_What needs to be done_. Could you repeat all of the entries exactly, leaving out any pictures?

_Data extract_.
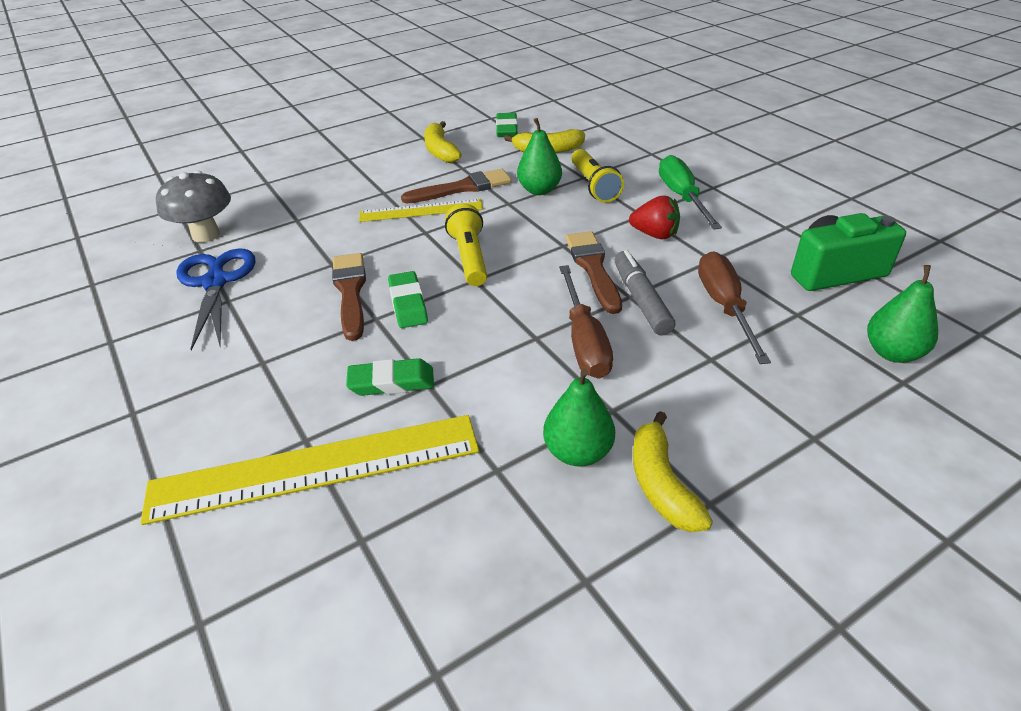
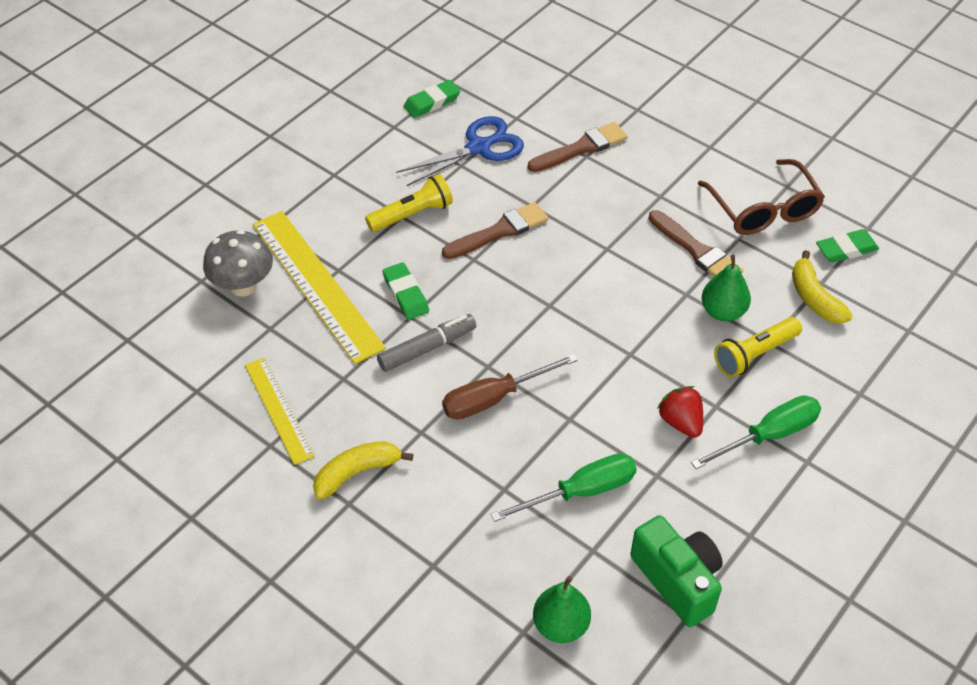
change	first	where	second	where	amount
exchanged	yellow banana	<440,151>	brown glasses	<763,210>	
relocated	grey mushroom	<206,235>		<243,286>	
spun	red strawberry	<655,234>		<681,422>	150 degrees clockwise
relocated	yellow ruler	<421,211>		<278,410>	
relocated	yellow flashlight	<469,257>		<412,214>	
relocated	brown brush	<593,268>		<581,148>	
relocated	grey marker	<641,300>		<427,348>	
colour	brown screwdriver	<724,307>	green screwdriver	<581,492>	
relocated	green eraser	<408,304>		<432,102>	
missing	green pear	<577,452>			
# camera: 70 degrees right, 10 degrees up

_Expected output_.
change	first	where	second	where	amount
exchanged	yellow banana	<440,151>	brown glasses	<763,210>	
relocated	grey mushroom	<206,235>		<243,286>	
spun	red strawberry	<655,234>		<681,422>	150 degrees clockwise
relocated	yellow ruler	<421,211>		<278,410>	
relocated	yellow flashlight	<469,257>		<412,214>	
relocated	brown brush	<593,268>		<581,148>	
relocated	grey marker	<641,300>		<427,348>	
colour	brown screwdriver	<724,307>	green screwdriver	<581,492>	
relocated	green eraser	<408,304>		<432,102>	
missing	green pear	<577,452>			
# camera: 70 degrees right, 10 degrees up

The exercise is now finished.